SOURCE DATA:
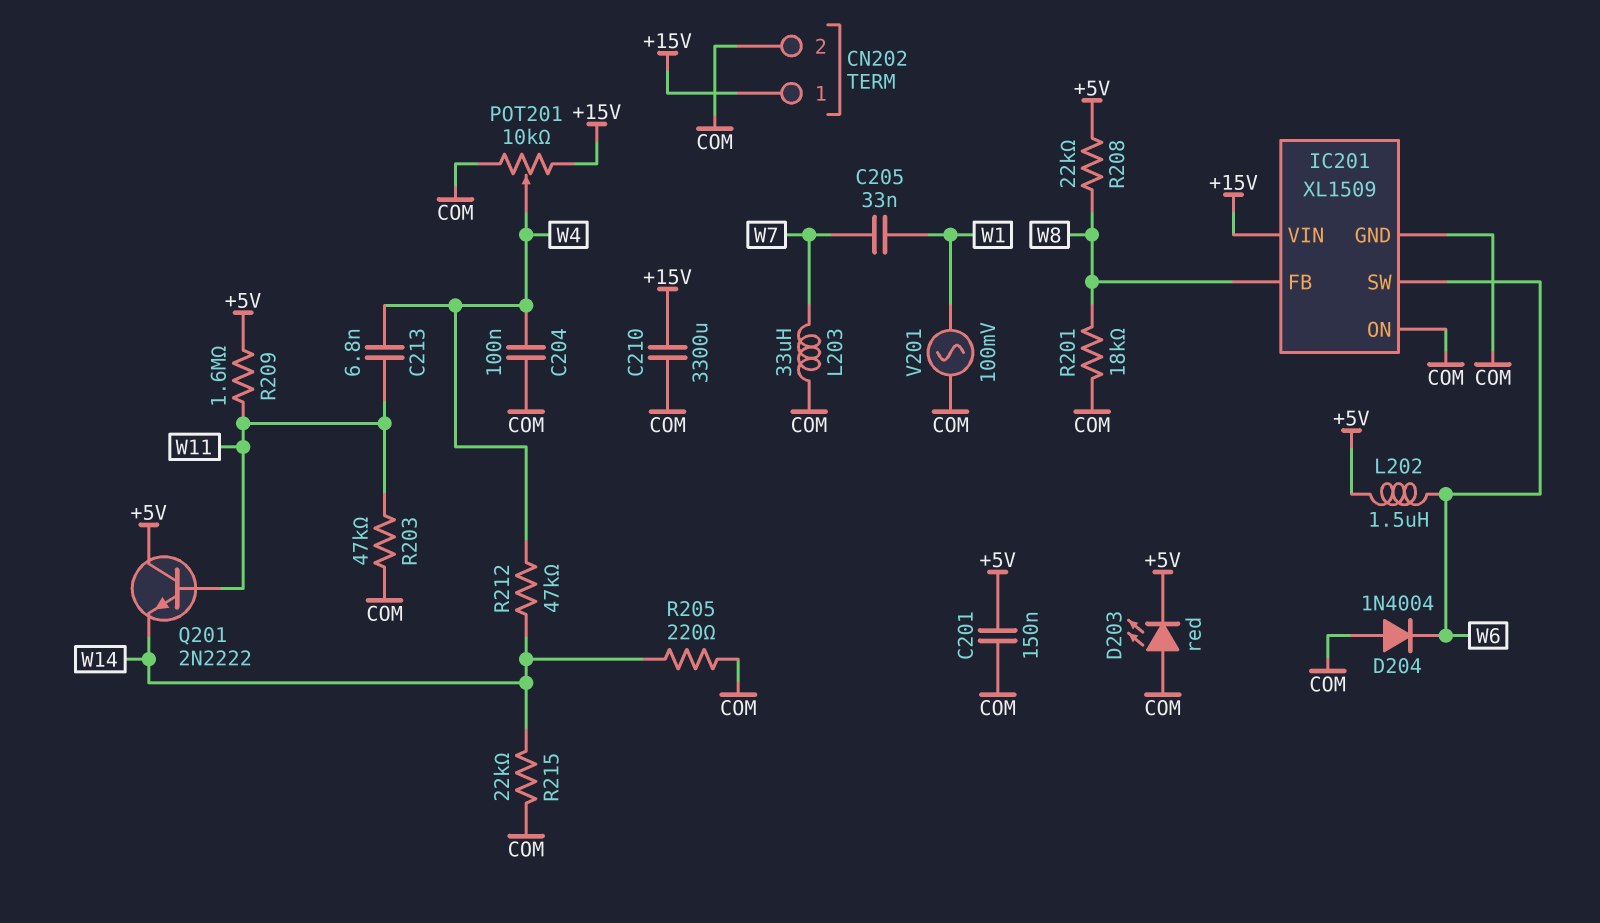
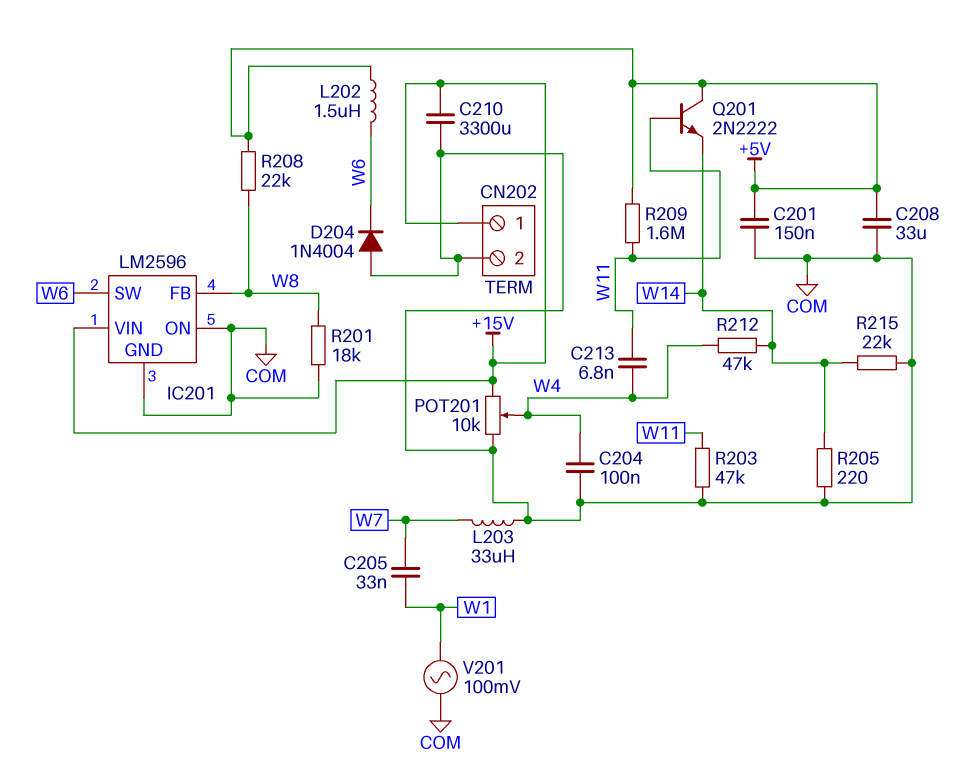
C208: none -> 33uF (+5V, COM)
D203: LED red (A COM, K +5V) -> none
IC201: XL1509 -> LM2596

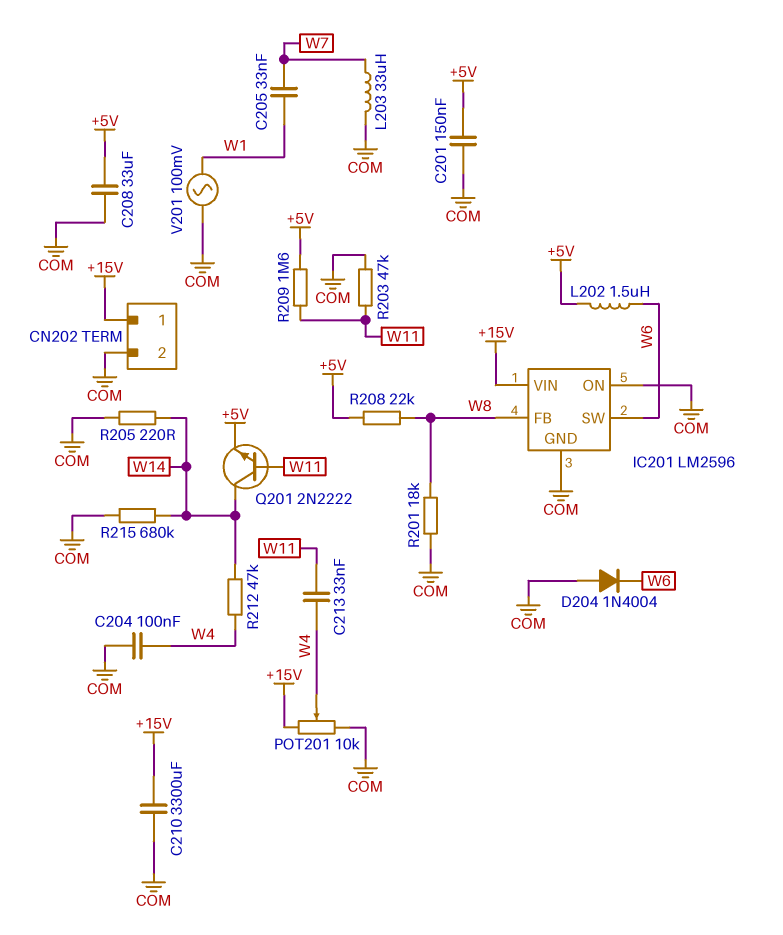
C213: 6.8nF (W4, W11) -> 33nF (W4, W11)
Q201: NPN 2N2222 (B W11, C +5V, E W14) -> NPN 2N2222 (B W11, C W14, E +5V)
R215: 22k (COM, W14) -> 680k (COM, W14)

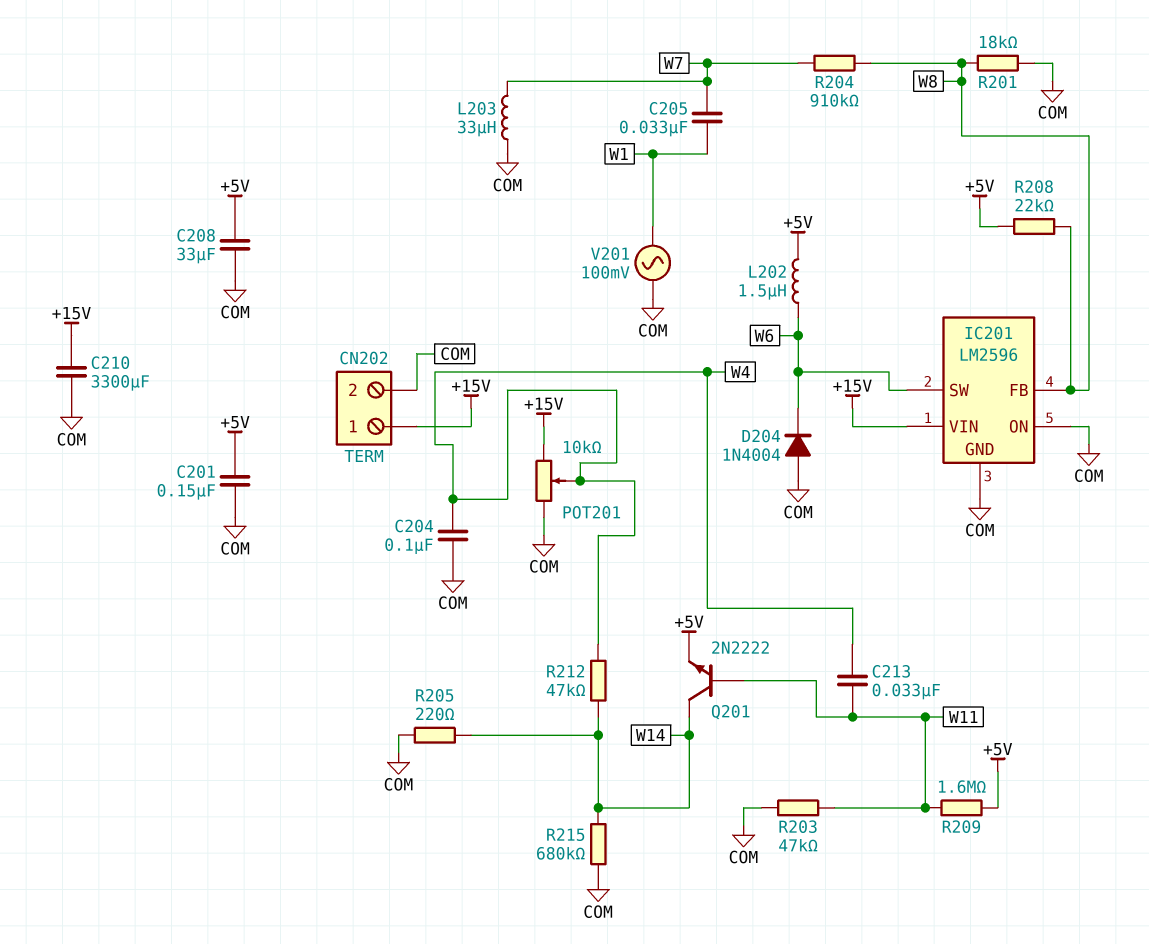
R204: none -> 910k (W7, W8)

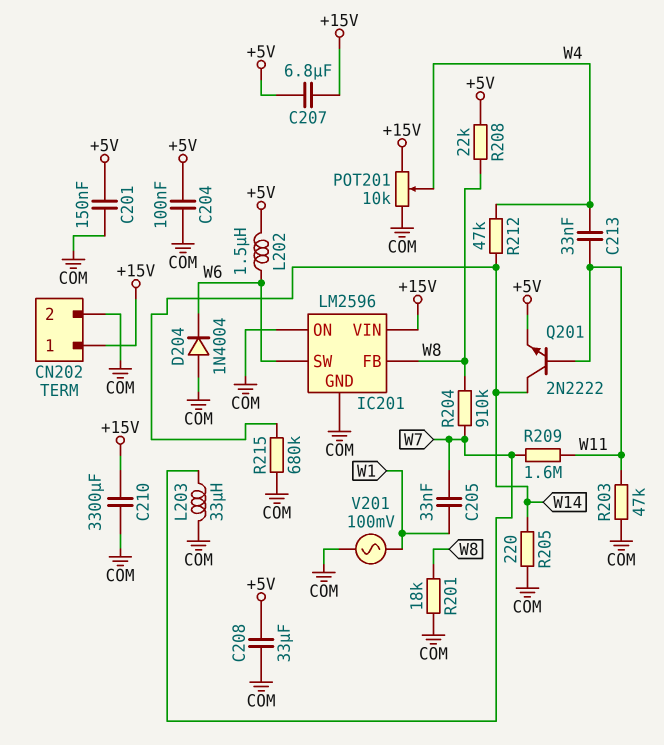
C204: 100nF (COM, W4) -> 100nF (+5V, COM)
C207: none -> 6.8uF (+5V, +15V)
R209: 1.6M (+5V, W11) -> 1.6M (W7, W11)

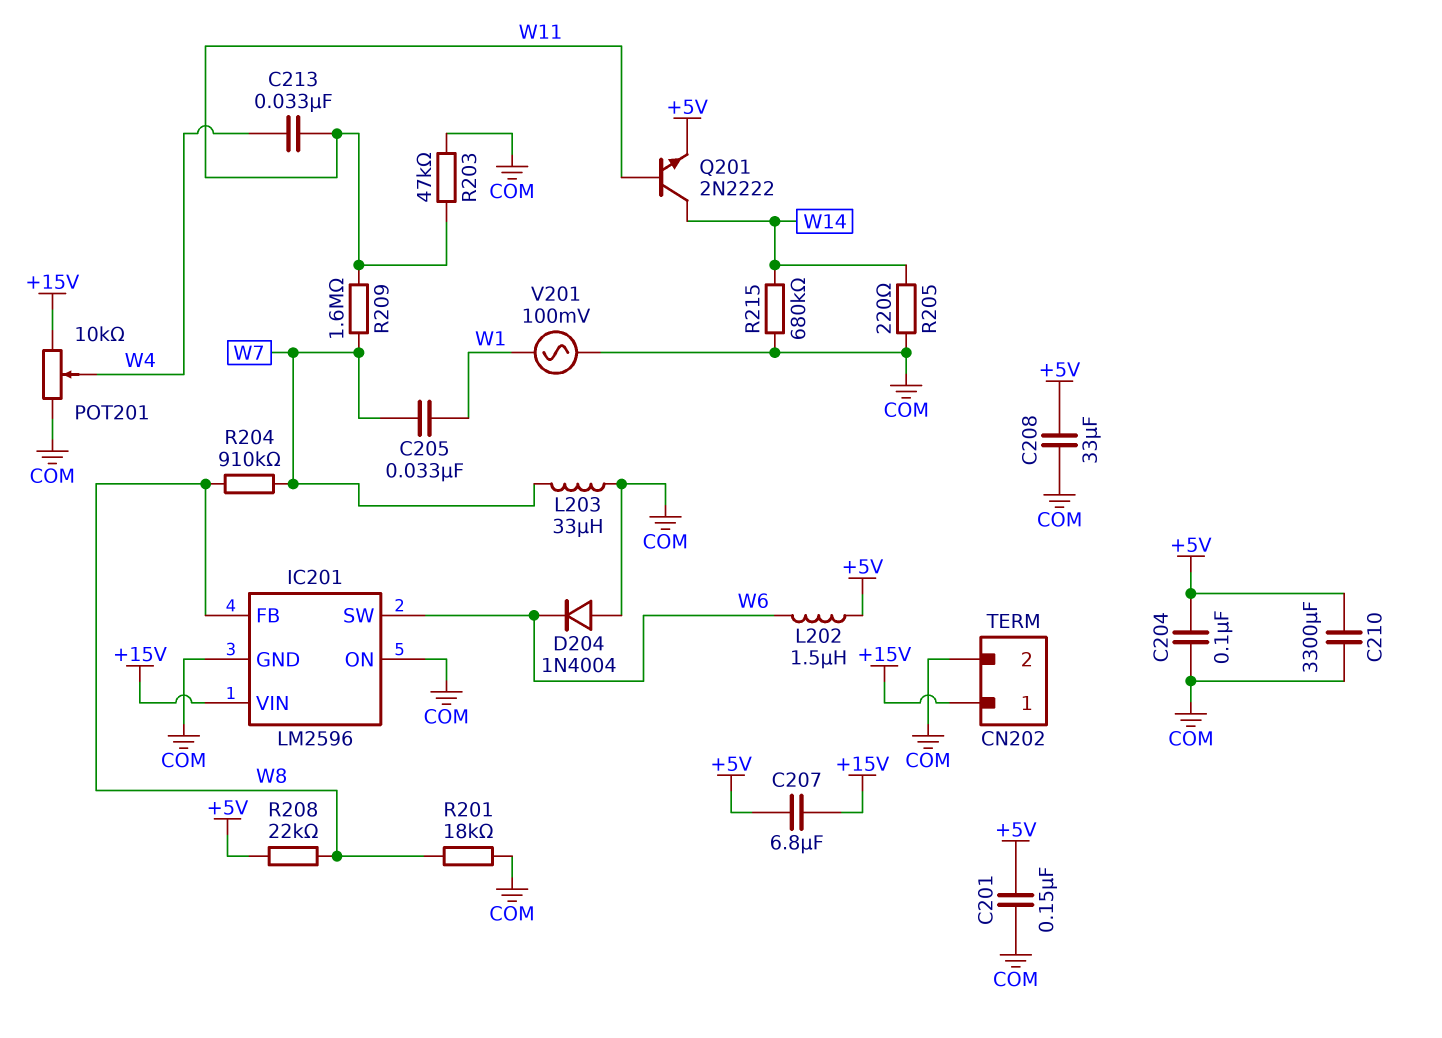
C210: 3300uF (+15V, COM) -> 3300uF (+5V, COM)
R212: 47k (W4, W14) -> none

EXERCISE: Every line from the one with "IC201: XL1509 -> LM2596" to the end of the records above should be restated word for word, and no picture belongs in the copy.

RESPONSE TO THIS EXERCISE:
IC201: XL1509 -> LM2596

C213: 6.8nF (W4, W11) -> 33nF (W4, W11)
Q201: NPN 2N2222 (B W11, C +5V, E W14) -> NPN 2N2222 (B W11, C W14, E +5V)
R215: 22k (COM, W14) -> 680k (COM, W14)

R204: none -> 910k (W7, W8)

C204: 100nF (COM, W4) -> 100nF (+5V, COM)
C207: none -> 6.8uF (+5V, +15V)
R209: 1.6M (+5V, W11) -> 1.6M (W7, W11)

C210: 3300uF (+15V, COM) -> 3300uF (+5V, COM)
R212: 47k (W4, W14) -> none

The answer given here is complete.